_Required work:_
Only one stretch of the data below is wanted: the lines from the one with "none -> white 1x2 brick [227,128,387,206]" through the one with "none -> black 1x1 tile [679,317,769,398]", repeated exactly.

_Records shown:_
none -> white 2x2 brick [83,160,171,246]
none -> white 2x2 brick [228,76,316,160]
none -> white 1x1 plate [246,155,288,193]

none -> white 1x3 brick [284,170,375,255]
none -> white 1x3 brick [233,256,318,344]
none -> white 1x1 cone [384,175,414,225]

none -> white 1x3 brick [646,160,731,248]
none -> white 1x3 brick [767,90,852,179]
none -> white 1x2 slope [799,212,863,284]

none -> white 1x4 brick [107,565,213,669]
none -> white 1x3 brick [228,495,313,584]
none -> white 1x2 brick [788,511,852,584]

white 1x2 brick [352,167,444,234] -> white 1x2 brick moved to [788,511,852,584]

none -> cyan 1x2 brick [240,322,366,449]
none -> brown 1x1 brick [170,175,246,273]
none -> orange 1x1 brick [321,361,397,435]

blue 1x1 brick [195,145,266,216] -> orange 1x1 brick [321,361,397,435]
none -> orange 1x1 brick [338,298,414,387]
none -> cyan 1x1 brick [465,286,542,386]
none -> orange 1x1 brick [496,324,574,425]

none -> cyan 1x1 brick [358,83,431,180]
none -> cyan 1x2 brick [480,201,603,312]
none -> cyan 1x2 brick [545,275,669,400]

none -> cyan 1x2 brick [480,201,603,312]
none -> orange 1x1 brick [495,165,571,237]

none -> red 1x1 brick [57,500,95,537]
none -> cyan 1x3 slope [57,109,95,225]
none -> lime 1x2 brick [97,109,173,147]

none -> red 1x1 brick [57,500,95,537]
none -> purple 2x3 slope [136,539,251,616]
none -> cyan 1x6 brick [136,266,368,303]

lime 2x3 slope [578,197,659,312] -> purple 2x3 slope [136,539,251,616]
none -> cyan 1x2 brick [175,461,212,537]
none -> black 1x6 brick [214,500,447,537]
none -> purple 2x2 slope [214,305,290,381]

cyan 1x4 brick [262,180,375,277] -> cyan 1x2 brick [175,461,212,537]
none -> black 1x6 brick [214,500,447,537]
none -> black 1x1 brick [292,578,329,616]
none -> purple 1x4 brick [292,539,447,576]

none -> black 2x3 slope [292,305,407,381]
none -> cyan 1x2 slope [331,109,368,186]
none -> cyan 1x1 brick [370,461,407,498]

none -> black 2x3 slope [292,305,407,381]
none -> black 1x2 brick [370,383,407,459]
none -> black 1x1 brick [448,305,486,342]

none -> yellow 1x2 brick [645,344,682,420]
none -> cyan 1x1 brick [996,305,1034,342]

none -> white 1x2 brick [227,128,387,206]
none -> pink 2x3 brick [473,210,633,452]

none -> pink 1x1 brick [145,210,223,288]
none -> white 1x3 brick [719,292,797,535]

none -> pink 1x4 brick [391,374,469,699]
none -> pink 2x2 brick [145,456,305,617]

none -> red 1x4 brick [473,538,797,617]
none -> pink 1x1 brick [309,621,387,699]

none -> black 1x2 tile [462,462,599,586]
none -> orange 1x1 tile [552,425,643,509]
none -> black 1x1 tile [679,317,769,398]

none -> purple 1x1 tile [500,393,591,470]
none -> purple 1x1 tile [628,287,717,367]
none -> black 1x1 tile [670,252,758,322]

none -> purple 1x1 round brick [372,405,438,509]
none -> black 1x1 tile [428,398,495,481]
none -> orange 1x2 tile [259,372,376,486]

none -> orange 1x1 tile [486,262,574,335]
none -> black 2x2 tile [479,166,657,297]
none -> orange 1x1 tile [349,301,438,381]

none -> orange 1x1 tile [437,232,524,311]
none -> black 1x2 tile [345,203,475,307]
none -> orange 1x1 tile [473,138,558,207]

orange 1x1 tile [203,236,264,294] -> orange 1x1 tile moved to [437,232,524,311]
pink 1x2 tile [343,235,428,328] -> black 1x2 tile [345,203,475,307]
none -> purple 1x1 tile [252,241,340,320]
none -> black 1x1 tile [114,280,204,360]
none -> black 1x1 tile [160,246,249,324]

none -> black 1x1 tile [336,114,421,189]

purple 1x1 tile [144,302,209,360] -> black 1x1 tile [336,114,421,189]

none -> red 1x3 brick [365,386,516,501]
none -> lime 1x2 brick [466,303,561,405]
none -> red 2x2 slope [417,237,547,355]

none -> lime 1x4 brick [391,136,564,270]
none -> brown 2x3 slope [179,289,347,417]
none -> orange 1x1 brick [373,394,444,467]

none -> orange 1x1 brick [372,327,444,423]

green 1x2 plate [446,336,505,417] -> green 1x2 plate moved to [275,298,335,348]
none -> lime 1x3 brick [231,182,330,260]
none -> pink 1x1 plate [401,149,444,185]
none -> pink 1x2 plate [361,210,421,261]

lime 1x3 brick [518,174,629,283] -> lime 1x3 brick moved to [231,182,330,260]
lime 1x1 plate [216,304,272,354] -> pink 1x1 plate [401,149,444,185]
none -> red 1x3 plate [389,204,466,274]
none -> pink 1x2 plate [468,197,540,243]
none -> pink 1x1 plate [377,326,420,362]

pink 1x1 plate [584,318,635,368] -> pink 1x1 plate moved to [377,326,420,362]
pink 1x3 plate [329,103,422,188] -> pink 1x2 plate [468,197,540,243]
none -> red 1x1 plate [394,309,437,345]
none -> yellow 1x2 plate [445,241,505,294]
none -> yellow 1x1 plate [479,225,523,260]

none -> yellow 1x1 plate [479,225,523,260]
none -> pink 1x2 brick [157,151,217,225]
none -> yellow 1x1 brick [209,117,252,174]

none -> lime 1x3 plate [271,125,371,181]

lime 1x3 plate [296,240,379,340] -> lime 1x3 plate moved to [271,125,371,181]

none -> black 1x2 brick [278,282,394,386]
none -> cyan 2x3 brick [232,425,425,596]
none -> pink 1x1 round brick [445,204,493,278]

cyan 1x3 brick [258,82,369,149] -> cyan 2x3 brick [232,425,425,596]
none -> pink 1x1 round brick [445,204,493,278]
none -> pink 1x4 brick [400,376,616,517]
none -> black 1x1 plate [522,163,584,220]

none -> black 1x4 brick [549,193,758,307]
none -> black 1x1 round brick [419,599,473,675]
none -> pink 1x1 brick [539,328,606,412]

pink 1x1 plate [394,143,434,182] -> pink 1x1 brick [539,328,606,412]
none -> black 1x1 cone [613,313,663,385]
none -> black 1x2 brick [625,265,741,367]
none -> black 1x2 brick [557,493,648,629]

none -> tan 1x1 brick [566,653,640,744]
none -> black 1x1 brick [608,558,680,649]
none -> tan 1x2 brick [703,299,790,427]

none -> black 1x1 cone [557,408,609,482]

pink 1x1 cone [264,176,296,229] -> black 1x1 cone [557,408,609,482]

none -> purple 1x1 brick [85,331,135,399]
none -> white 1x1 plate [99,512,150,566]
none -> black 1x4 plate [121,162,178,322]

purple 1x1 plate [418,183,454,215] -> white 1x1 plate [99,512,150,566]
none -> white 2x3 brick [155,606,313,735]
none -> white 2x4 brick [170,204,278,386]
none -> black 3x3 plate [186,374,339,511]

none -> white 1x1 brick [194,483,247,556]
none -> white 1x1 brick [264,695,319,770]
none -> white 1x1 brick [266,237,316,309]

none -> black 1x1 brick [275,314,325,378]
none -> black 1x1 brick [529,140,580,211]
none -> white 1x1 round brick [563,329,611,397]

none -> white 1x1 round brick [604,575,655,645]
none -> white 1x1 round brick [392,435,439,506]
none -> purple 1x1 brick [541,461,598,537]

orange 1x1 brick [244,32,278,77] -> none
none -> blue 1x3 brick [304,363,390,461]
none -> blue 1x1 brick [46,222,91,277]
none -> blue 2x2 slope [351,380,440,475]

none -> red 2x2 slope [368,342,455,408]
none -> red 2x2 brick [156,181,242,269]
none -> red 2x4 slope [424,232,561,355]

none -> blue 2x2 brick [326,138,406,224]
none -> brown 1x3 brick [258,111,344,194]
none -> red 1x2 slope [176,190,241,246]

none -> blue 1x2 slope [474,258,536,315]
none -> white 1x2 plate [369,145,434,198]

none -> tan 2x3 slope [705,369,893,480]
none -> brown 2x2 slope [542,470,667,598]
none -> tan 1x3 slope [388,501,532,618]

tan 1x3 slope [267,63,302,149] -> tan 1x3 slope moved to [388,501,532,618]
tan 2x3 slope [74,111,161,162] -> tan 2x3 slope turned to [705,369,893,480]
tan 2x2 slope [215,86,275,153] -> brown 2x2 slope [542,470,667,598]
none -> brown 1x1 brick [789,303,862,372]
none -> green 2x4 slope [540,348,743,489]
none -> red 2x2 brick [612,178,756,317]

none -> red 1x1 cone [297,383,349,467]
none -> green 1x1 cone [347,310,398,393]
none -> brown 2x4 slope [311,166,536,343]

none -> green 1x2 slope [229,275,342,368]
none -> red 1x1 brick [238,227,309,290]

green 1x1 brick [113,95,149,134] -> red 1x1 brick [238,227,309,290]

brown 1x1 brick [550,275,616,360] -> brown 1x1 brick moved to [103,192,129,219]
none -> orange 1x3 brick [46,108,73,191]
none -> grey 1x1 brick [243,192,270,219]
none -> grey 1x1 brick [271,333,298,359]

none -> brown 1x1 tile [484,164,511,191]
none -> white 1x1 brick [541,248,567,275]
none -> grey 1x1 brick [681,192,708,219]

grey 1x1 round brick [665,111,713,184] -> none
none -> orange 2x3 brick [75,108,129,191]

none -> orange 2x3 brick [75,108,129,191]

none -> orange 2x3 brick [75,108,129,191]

_Output below:_
none -> white 1x2 brick [227,128,387,206]
none -> pink 2x3 brick [473,210,633,452]

none -> pink 1x1 brick [145,210,223,288]
none -> white 1x3 brick [719,292,797,535]

none -> pink 1x4 brick [391,374,469,699]
none -> pink 2x2 brick [145,456,305,617]

none -> red 1x4 brick [473,538,797,617]
none -> pink 1x1 brick [309,621,387,699]

none -> black 1x2 tile [462,462,599,586]
none -> orange 1x1 tile [552,425,643,509]
none -> black 1x1 tile [679,317,769,398]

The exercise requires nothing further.